=== Section Start ===
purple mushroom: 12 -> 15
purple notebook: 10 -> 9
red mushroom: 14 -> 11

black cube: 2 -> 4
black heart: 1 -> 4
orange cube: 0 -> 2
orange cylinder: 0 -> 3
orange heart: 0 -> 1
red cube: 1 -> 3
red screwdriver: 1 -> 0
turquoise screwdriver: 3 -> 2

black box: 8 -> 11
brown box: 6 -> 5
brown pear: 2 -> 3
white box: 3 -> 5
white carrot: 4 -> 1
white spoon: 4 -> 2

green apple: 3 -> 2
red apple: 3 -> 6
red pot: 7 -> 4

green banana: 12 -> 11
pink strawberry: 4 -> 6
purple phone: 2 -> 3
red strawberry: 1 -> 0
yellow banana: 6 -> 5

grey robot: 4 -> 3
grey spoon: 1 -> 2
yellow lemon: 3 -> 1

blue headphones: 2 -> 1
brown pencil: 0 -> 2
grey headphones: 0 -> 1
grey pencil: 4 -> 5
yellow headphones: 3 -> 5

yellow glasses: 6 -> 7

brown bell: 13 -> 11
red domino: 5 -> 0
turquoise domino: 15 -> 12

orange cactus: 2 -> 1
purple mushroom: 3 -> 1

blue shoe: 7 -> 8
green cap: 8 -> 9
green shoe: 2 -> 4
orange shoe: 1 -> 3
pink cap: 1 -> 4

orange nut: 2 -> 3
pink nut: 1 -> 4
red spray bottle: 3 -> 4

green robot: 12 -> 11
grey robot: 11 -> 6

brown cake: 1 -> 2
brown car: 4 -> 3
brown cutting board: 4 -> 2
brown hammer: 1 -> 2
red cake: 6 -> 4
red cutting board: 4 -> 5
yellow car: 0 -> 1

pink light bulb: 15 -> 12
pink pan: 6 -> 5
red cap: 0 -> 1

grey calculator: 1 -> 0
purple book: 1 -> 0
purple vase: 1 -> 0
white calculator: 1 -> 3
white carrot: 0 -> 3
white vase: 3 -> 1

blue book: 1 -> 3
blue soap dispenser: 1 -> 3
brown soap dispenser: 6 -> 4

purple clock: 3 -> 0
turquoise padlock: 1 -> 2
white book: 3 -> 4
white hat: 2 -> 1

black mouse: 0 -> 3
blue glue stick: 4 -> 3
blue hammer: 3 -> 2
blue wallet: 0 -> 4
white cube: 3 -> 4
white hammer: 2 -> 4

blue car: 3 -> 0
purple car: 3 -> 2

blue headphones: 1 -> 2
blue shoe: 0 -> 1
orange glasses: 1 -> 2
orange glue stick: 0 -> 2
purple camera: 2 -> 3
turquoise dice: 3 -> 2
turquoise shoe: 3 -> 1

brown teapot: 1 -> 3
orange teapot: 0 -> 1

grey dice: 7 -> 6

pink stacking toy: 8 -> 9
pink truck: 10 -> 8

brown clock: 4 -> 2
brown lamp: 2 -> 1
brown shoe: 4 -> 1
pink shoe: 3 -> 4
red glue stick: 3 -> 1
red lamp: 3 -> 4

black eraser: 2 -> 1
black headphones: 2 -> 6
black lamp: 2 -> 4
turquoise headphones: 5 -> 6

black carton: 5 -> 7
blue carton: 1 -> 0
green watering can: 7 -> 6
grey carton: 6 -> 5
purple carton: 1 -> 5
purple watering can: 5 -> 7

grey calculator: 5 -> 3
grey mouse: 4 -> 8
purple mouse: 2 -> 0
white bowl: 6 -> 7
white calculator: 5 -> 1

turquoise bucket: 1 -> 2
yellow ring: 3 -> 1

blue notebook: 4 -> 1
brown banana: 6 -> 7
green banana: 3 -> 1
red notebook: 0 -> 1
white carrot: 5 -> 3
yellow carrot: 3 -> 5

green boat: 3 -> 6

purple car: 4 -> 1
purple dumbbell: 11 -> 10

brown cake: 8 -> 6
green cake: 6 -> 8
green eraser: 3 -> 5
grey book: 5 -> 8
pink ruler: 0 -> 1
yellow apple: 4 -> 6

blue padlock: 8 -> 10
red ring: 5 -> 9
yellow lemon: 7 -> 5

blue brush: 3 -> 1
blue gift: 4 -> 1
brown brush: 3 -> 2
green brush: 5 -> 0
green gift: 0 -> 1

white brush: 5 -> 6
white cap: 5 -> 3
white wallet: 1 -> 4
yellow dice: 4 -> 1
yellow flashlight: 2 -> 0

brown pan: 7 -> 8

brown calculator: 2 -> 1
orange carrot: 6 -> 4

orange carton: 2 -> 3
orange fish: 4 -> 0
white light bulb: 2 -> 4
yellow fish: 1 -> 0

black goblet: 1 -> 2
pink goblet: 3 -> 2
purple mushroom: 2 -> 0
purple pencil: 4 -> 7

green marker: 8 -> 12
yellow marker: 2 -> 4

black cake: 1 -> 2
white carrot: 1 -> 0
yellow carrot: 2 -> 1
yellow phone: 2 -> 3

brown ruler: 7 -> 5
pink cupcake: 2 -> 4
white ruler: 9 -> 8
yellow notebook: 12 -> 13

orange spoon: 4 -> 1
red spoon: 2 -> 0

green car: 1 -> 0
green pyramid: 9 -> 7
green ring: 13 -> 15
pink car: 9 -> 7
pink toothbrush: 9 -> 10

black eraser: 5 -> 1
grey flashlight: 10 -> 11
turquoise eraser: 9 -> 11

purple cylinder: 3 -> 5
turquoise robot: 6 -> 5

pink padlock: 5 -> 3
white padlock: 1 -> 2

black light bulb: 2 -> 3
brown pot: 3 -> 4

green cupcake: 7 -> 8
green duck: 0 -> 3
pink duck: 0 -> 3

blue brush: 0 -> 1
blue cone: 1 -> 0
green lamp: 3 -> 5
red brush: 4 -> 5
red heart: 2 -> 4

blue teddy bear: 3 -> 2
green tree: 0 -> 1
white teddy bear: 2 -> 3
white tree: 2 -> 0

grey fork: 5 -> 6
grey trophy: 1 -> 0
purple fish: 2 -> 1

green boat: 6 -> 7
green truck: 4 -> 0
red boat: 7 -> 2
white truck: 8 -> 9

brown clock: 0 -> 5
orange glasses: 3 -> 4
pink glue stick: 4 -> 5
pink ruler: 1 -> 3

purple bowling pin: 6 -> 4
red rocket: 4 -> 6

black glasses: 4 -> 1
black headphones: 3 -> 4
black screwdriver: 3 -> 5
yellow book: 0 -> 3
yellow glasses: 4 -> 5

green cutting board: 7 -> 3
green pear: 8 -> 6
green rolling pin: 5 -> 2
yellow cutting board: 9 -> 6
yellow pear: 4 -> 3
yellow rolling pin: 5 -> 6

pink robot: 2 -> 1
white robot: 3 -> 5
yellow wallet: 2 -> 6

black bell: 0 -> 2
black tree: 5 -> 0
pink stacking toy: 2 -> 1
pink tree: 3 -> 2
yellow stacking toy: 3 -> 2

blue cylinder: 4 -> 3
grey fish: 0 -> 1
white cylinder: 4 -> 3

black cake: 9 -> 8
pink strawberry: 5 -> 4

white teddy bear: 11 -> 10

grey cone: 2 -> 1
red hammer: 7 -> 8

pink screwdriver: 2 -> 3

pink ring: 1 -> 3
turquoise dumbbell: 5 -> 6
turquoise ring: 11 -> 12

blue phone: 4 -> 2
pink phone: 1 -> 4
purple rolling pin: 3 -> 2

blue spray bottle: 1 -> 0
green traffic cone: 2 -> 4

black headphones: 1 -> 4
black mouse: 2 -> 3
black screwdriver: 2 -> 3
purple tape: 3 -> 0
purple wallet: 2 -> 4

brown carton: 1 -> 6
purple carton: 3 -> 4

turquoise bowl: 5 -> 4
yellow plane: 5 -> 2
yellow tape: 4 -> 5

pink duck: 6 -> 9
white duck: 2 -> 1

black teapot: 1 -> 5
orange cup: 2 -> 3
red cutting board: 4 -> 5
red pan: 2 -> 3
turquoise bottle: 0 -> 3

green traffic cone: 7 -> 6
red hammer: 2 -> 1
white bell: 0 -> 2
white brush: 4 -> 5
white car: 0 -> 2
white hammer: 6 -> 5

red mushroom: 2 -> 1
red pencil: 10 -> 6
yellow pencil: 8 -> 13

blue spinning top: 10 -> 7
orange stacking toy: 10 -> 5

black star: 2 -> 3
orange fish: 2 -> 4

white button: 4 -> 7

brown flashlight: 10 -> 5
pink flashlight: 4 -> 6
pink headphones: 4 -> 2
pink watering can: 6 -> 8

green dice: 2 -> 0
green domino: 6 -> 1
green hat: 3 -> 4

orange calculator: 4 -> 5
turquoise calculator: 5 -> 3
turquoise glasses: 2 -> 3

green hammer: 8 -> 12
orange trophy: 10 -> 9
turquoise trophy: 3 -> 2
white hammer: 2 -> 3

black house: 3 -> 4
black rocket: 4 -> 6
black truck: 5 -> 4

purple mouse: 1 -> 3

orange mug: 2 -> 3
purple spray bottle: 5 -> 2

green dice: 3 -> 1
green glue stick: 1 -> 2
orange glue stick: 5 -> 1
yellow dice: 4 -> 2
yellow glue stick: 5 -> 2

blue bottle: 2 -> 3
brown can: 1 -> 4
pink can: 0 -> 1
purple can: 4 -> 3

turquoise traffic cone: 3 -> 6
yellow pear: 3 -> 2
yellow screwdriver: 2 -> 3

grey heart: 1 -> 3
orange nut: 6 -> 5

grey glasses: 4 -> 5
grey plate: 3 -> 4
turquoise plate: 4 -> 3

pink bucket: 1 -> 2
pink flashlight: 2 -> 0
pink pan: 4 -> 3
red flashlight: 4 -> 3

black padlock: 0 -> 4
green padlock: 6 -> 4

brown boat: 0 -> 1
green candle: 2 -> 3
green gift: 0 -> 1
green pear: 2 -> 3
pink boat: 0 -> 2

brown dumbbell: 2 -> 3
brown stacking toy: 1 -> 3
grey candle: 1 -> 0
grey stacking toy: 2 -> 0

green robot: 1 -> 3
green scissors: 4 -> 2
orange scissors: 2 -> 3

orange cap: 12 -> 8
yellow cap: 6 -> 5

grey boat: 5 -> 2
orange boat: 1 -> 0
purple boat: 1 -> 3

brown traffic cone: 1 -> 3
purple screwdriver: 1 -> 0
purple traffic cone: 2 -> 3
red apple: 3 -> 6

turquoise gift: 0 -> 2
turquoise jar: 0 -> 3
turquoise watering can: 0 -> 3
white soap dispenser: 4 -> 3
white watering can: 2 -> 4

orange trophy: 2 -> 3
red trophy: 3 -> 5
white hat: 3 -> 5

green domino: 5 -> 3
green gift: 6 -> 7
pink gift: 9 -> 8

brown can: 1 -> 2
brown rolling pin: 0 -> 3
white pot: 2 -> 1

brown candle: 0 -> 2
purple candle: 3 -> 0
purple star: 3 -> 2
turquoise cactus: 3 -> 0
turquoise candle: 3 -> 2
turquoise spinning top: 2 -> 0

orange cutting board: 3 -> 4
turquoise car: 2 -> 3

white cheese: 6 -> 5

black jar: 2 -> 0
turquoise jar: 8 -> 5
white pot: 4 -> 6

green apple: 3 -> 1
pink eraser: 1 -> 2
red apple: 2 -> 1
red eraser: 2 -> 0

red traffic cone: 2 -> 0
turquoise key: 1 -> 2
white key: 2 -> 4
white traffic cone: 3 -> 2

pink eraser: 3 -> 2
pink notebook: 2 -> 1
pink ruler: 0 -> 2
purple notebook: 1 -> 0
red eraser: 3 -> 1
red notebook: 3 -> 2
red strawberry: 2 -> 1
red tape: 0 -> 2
=== Section End ===
Print, from the entries above, the line with "green watering can: 7 -> 6", the line with "white brush: 5 -> 6" and all lines between them, exactly and with nothing else.

Output for this task →
green watering can: 7 -> 6
grey carton: 6 -> 5
purple carton: 1 -> 5
purple watering can: 5 -> 7

grey calculator: 5 -> 3
grey mouse: 4 -> 8
purple mouse: 2 -> 0
white bowl: 6 -> 7
white calculator: 5 -> 1

turquoise bucket: 1 -> 2
yellow ring: 3 -> 1

blue notebook: 4 -> 1
brown banana: 6 -> 7
green banana: 3 -> 1
red notebook: 0 -> 1
white carrot: 5 -> 3
yellow carrot: 3 -> 5

green boat: 3 -> 6

purple car: 4 -> 1
purple dumbbell: 11 -> 10

brown cake: 8 -> 6
green cake: 6 -> 8
green eraser: 3 -> 5
grey book: 5 -> 8
pink ruler: 0 -> 1
yellow apple: 4 -> 6

blue padlock: 8 -> 10
red ring: 5 -> 9
yellow lemon: 7 -> 5

blue brush: 3 -> 1
blue gift: 4 -> 1
brown brush: 3 -> 2
green brush: 5 -> 0
green gift: 0 -> 1

white brush: 5 -> 6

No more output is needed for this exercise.